#### Exercise aim
Whenever a line in the records below holds the string "LEVEL", include it in the count, and state the number alone.

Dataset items

● ● ● ●

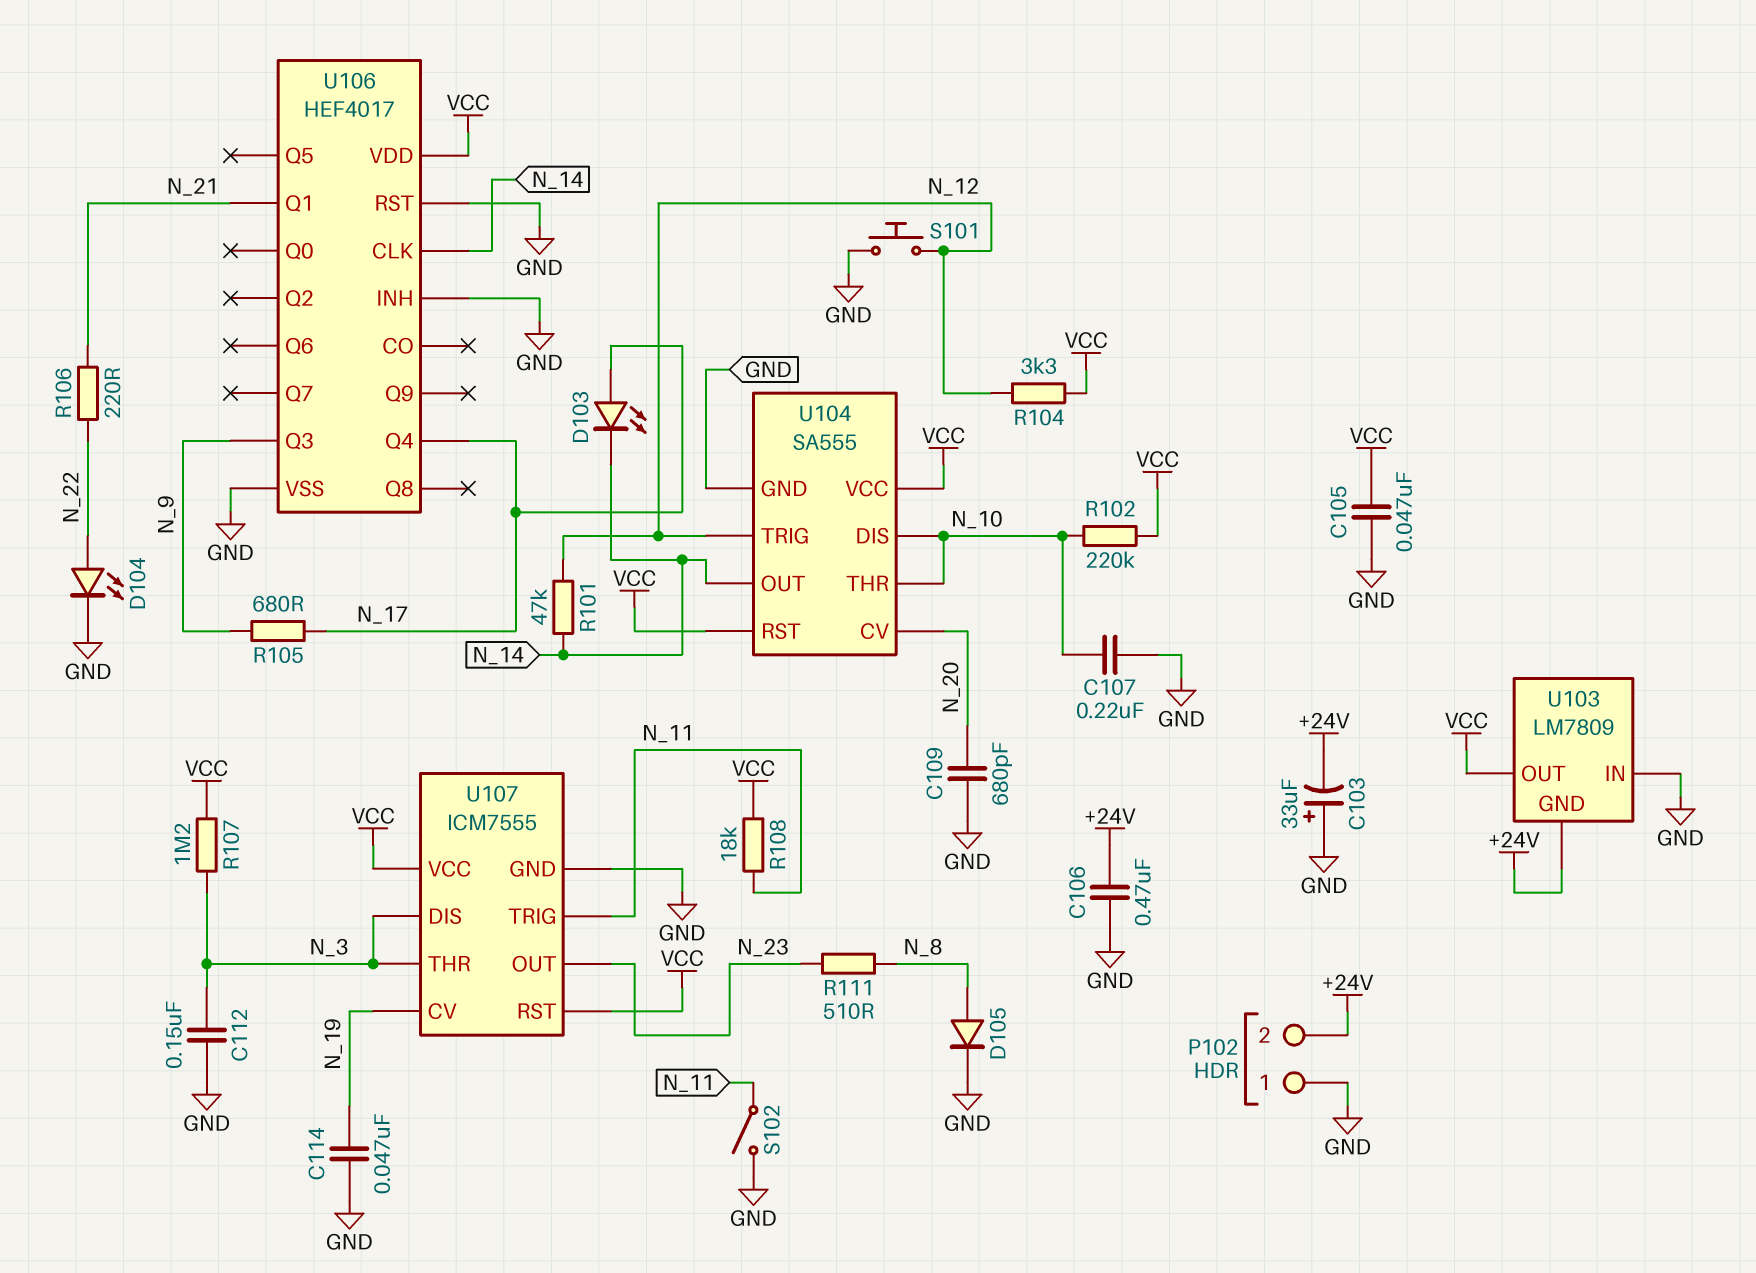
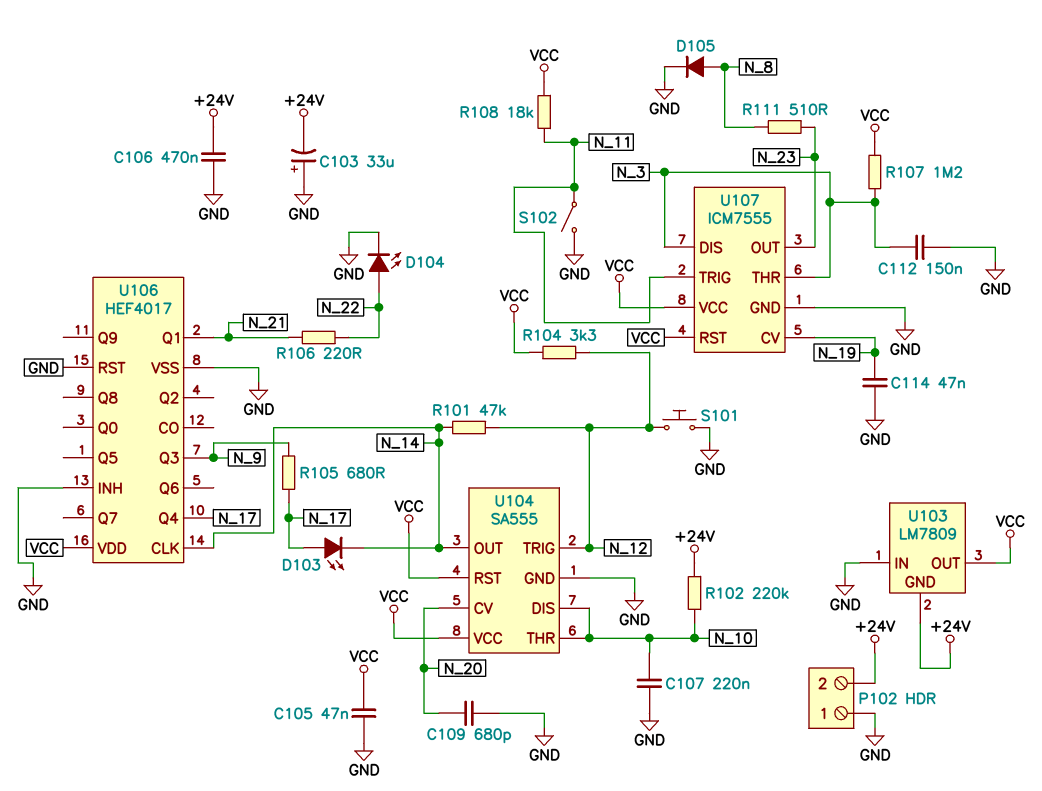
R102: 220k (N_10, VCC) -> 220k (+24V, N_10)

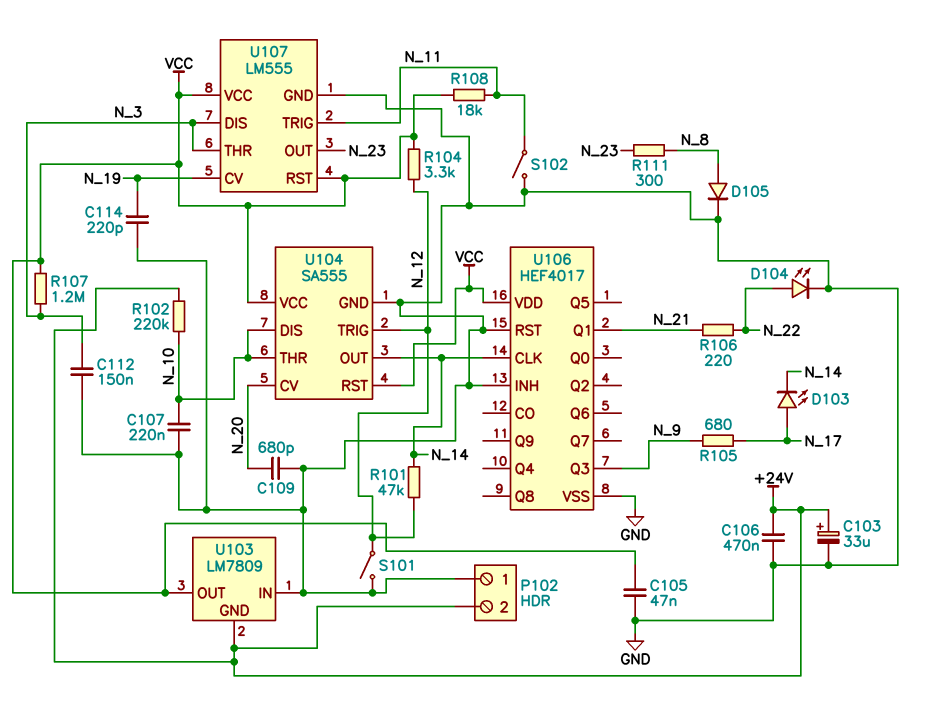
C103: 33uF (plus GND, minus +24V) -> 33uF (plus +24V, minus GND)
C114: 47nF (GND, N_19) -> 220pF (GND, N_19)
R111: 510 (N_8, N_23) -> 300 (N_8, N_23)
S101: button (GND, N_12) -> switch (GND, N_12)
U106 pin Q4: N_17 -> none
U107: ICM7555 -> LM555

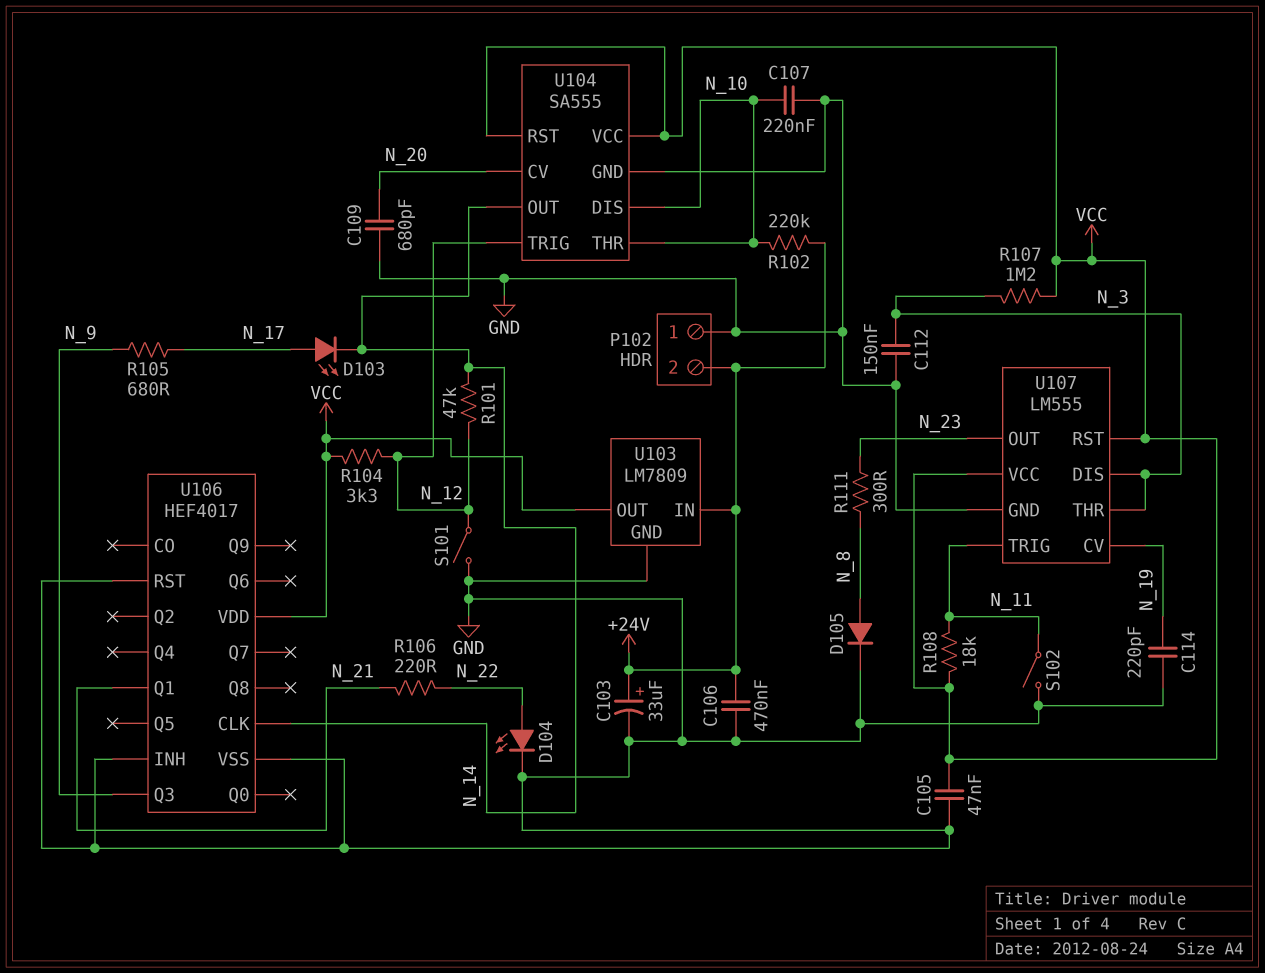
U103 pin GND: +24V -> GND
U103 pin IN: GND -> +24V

● ● ● ●

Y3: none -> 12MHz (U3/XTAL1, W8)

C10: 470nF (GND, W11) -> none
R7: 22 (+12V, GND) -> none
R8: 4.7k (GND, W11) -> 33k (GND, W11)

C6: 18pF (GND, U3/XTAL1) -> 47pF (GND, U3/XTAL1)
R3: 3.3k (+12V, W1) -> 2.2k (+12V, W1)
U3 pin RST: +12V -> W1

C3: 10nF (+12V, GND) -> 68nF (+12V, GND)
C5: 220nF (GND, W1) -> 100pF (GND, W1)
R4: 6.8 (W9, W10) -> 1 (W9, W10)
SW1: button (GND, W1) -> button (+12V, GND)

● ● ● ●

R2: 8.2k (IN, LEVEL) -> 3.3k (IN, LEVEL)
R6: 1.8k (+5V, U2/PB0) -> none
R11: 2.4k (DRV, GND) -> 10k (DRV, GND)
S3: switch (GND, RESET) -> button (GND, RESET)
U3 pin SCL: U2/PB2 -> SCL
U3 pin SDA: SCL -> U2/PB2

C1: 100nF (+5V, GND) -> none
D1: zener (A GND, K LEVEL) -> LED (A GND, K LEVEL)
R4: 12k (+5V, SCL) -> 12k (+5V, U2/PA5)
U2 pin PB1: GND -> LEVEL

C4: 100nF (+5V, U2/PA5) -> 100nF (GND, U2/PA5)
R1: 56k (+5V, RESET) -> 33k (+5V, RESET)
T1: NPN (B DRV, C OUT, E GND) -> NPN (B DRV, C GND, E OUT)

● ● ● ●

#### Answer space
3